What needs to be done ::
An exact copy of the records below is required, and it must contain no pictures.

************

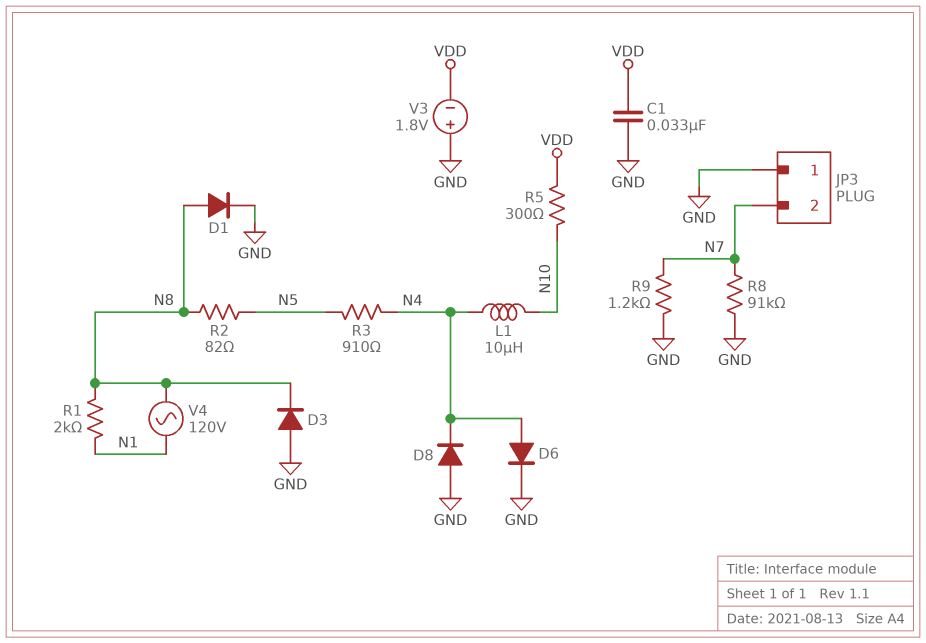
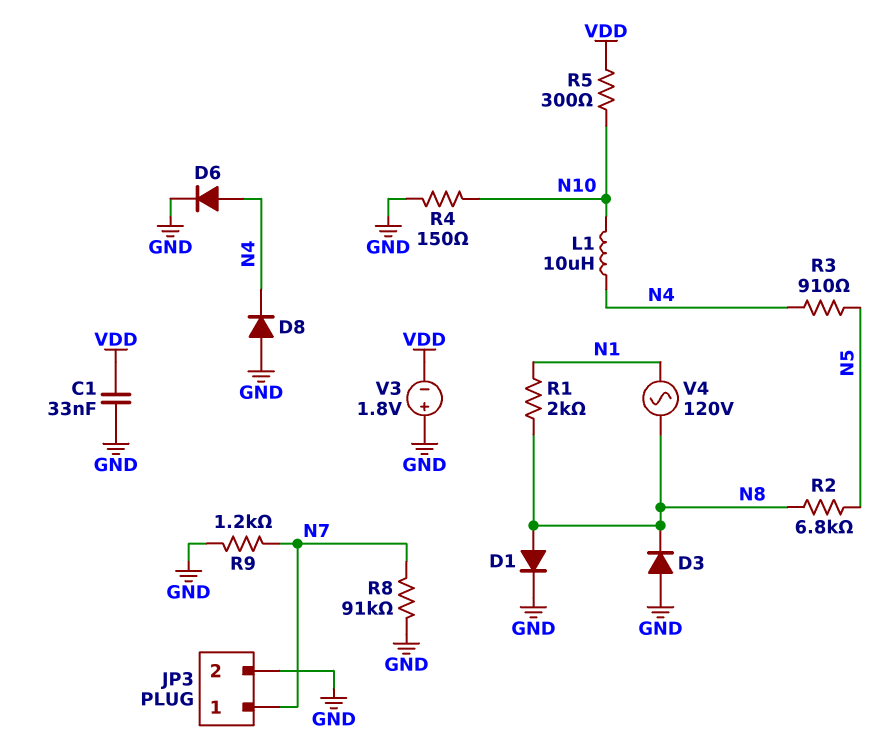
JP3 pin 1: GND -> N7
JP3 pin 2: N7 -> GND
R2: 82 (N5, N8) -> 6.8k (N5, N8)
R4: none -> 150 (GND, N10)

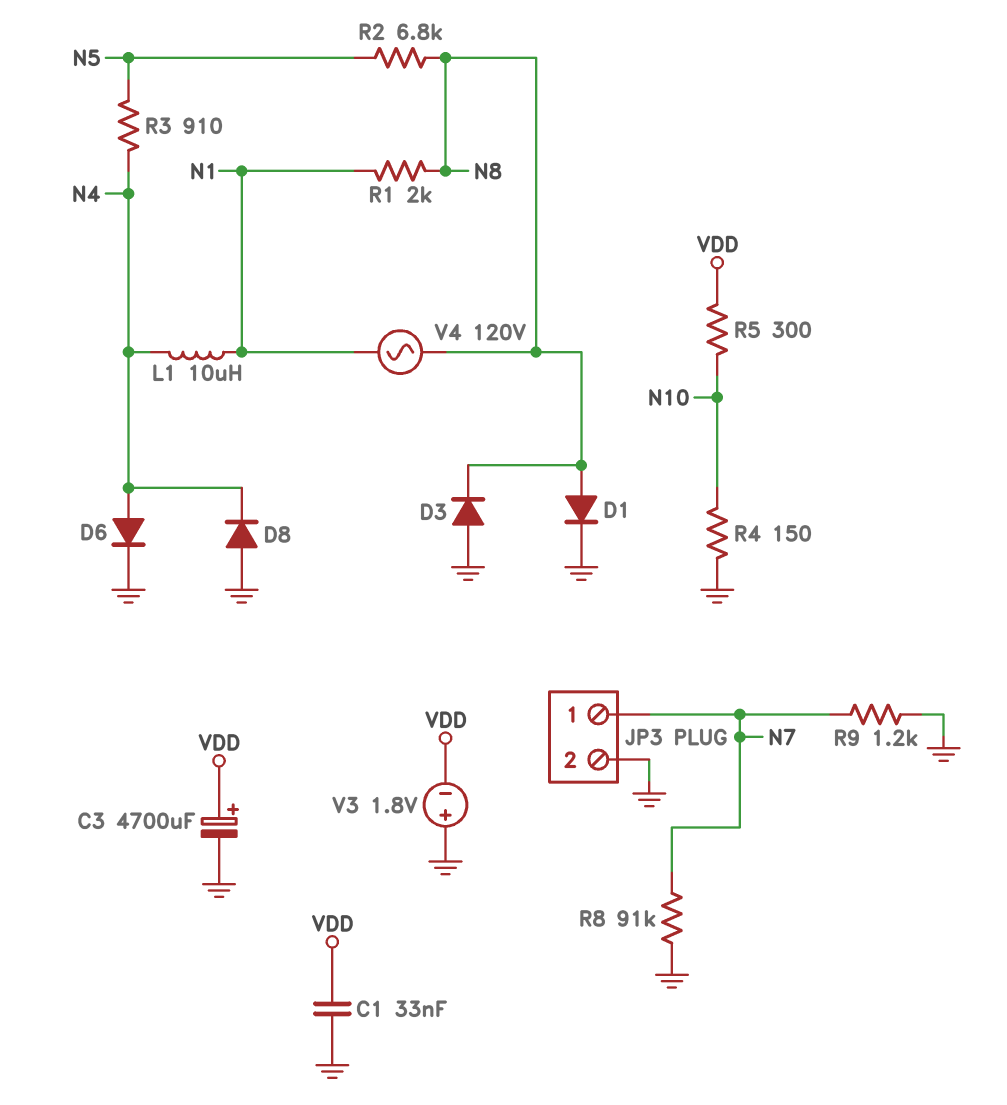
C3: none -> 4700uF (plus VDD, minus GND)
L1: 10uH (N4, N10) -> 10uH (N1, N4)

************

Answer to the problem ::
JP3 pin 1: GND -> N7
JP3 pin 2: N7 -> GND
R2: 82 (N5, N8) -> 6.8k (N5, N8)
R4: none -> 150 (GND, N10)

C3: none -> 4700uF (plus VDD, minus GND)
L1: 10uH (N4, N10) -> 10uH (N1, N4)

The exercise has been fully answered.